Print the data below exactly, but only the lines from the one containing "black notebook [414,422,574,533]" down to the one containing "brown eraser [451,389,492,437]", inclusive.

* [Material to process]
--- START ---

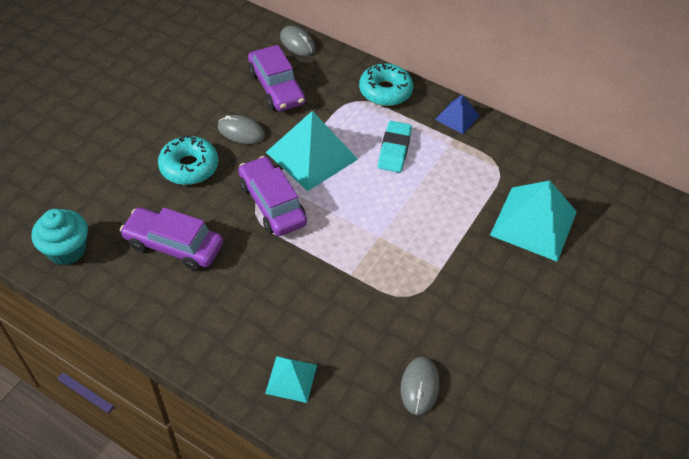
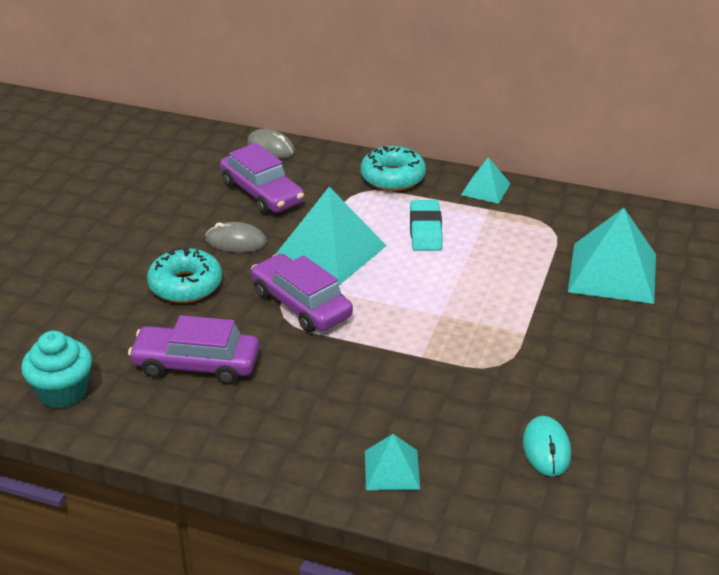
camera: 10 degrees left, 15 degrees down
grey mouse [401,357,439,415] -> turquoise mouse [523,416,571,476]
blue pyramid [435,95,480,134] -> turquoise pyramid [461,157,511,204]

--- END ---
--- START ---

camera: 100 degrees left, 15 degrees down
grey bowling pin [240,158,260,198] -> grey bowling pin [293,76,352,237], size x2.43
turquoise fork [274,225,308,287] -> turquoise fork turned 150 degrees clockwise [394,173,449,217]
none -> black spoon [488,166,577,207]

--- END ---
--- START ---

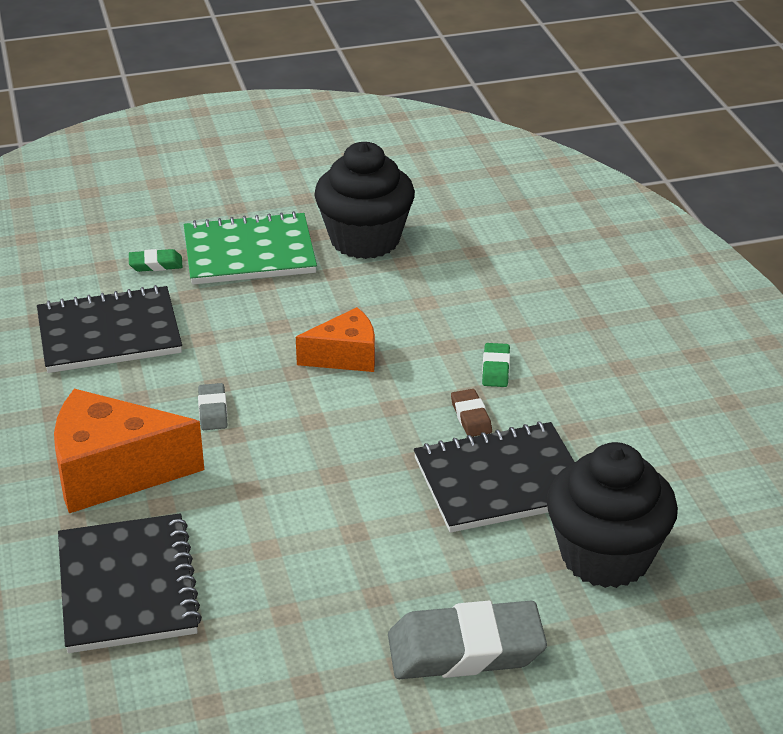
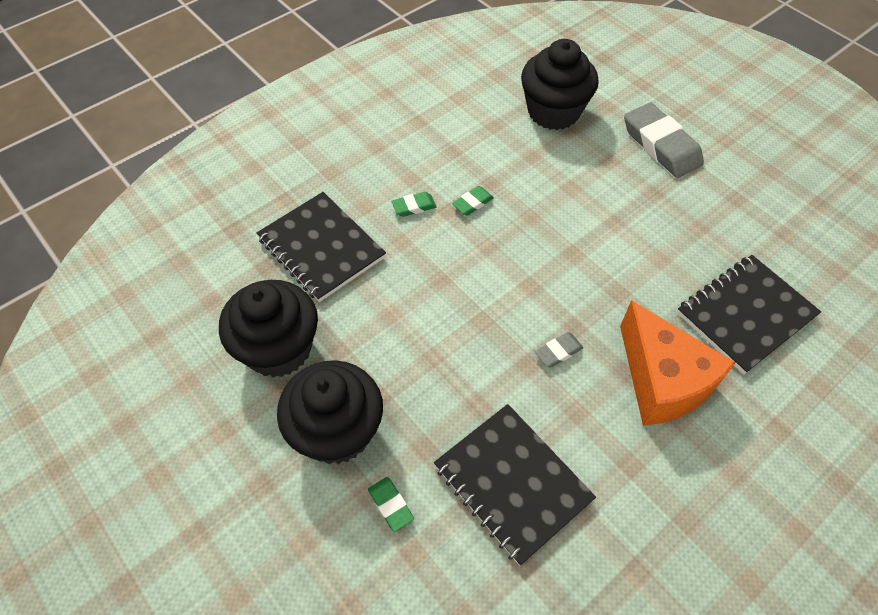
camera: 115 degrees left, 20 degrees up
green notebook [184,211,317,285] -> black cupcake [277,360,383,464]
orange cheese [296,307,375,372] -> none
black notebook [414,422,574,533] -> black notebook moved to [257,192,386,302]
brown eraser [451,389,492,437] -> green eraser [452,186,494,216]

--- END ---

* [Task answer]
black notebook [414,422,574,533] -> black notebook moved to [257,192,386,302]
brown eraser [451,389,492,437] -> green eraser [452,186,494,216]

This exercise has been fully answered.